Exercise prompt:
Please show every line in the entries below that includes the word "orange".

Exercise material:

►

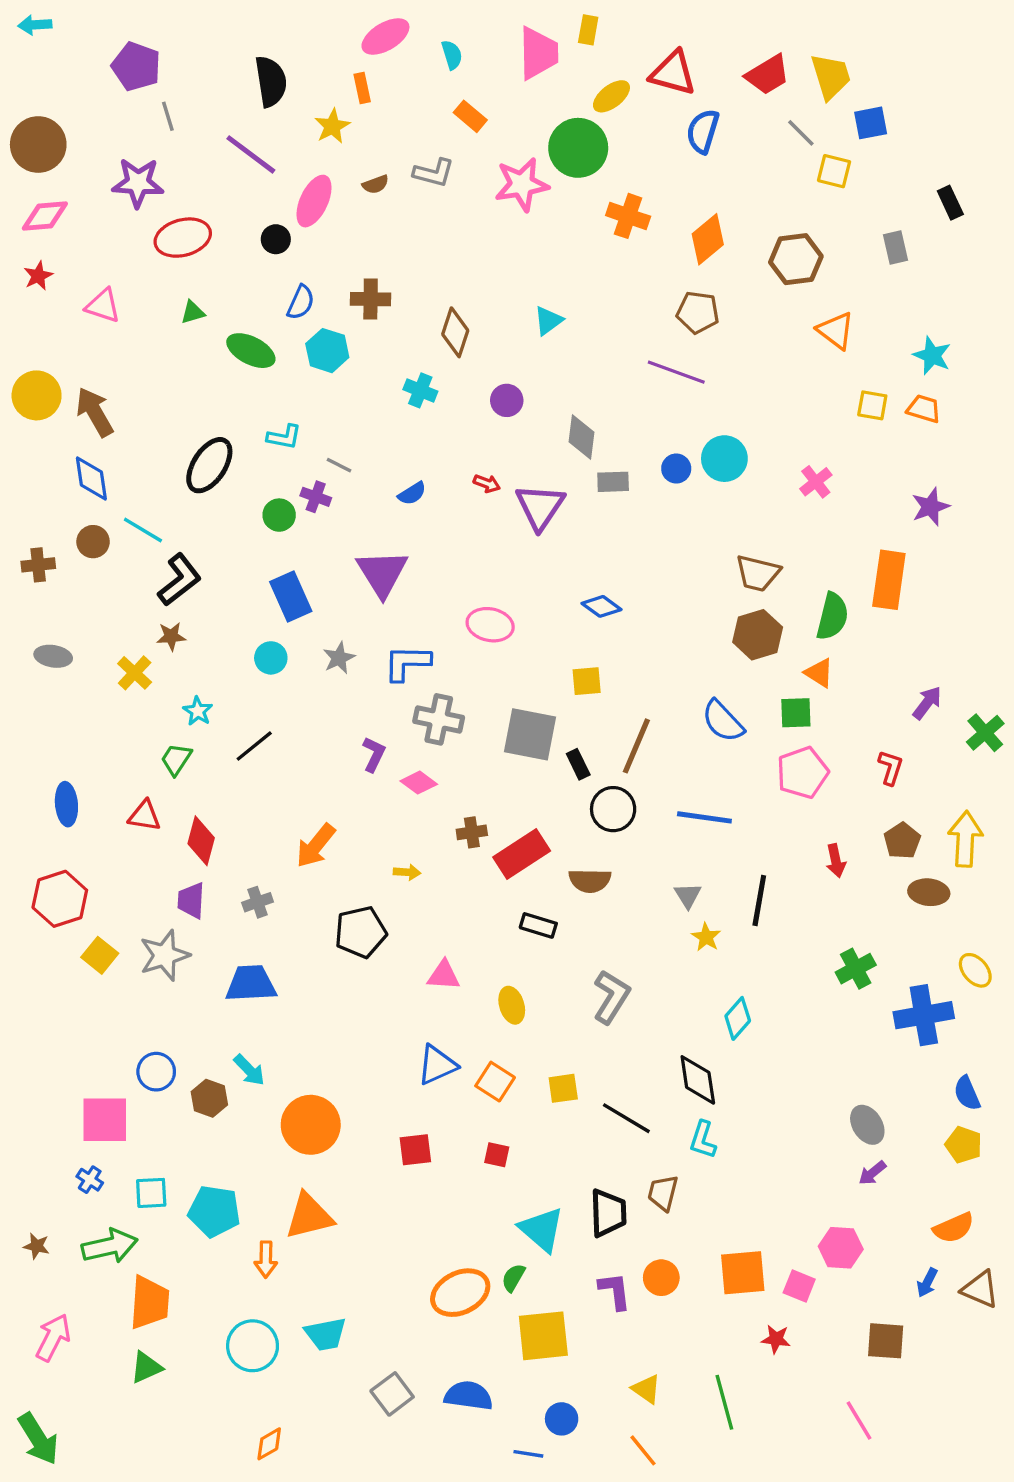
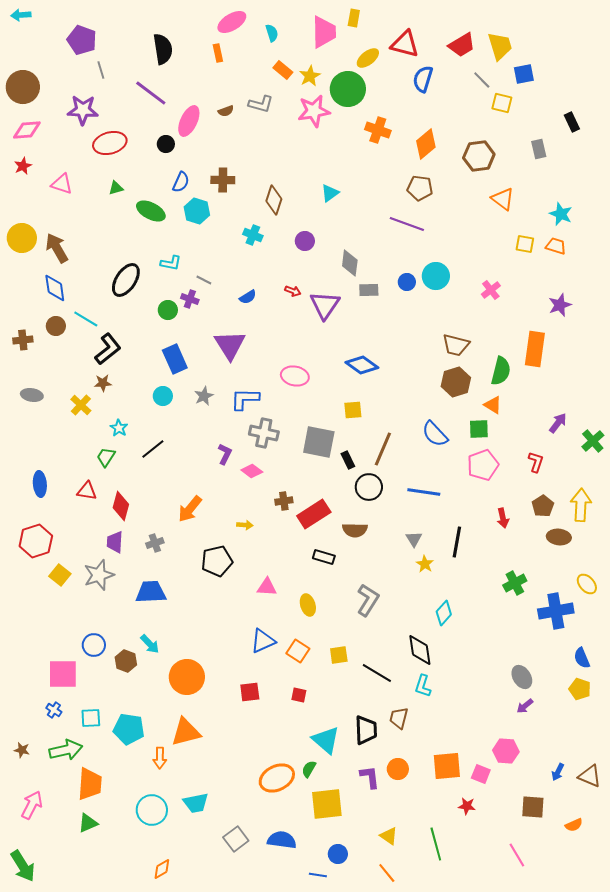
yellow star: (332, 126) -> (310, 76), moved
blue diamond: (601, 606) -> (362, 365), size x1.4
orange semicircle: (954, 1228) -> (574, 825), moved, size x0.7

◄
►

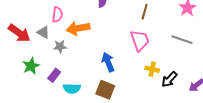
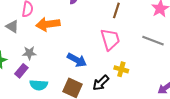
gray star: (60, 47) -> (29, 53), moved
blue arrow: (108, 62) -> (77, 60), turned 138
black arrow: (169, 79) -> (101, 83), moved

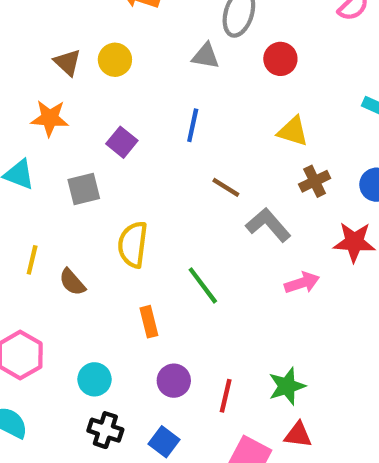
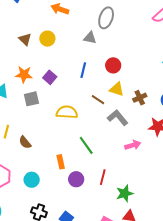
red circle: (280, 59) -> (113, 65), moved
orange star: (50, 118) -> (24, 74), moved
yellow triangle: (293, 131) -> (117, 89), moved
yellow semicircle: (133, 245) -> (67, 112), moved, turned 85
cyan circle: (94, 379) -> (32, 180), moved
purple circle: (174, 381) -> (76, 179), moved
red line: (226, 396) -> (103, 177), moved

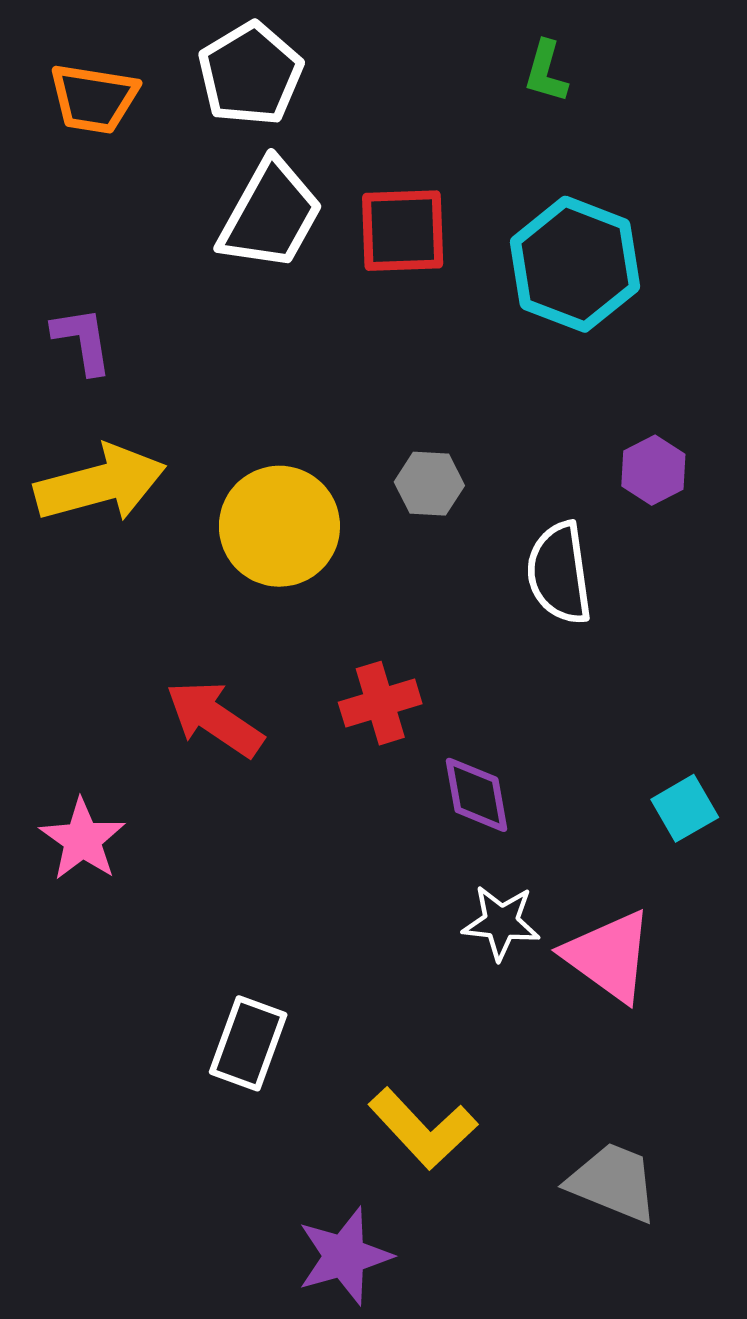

◄

Task response:
orange semicircle: (954, 1228) -> (574, 825), moved, size x0.7
orange star: (50, 118) -> (24, 74), moved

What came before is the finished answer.